Give the lines below again exactly, starting with the line that holds "none -> pink 1x1 tile [532,326,590,381]" and going on through the line that holds "red 1x2 tile [234,161,297,218]".

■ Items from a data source
==================================================

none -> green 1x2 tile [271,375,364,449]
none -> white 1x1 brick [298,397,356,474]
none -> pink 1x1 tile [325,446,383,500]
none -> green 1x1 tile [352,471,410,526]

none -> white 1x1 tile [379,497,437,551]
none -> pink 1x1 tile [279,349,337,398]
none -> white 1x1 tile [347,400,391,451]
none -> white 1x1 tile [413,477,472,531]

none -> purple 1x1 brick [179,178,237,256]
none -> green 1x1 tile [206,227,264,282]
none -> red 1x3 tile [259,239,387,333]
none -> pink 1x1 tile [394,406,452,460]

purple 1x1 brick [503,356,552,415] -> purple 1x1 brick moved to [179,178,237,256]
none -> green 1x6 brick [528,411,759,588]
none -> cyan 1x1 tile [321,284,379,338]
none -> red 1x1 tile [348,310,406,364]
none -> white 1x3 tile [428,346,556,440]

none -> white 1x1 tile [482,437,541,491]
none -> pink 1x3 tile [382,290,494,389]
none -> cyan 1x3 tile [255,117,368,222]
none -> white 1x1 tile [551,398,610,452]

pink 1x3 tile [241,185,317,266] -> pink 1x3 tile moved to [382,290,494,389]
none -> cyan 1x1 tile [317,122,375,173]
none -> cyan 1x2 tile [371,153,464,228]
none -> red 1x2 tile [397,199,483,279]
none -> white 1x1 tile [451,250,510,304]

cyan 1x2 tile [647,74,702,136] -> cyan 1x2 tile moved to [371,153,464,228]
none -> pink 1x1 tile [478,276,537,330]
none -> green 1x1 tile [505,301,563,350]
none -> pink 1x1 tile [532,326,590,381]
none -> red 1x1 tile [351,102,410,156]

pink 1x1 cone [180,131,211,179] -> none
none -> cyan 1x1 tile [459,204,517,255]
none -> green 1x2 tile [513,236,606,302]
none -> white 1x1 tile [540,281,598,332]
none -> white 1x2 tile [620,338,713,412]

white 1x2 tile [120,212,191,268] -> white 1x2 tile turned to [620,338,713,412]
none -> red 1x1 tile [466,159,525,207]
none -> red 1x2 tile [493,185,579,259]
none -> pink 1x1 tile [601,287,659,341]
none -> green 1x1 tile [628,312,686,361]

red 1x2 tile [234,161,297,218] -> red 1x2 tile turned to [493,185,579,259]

==================================================

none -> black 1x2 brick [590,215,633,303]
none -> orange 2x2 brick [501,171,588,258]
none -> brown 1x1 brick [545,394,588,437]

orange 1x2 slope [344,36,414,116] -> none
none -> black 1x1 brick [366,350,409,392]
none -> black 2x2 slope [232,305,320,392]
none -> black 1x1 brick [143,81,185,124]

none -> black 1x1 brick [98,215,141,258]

==================================================

■ Task solution
none -> pink 1x1 tile [532,326,590,381]
none -> red 1x1 tile [351,102,410,156]

pink 1x1 cone [180,131,211,179] -> none
none -> cyan 1x1 tile [459,204,517,255]
none -> green 1x2 tile [513,236,606,302]
none -> white 1x1 tile [540,281,598,332]
none -> white 1x2 tile [620,338,713,412]

white 1x2 tile [120,212,191,268] -> white 1x2 tile turned to [620,338,713,412]
none -> red 1x1 tile [466,159,525,207]
none -> red 1x2 tile [493,185,579,259]
none -> pink 1x1 tile [601,287,659,341]
none -> green 1x1 tile [628,312,686,361]

red 1x2 tile [234,161,297,218] -> red 1x2 tile turned to [493,185,579,259]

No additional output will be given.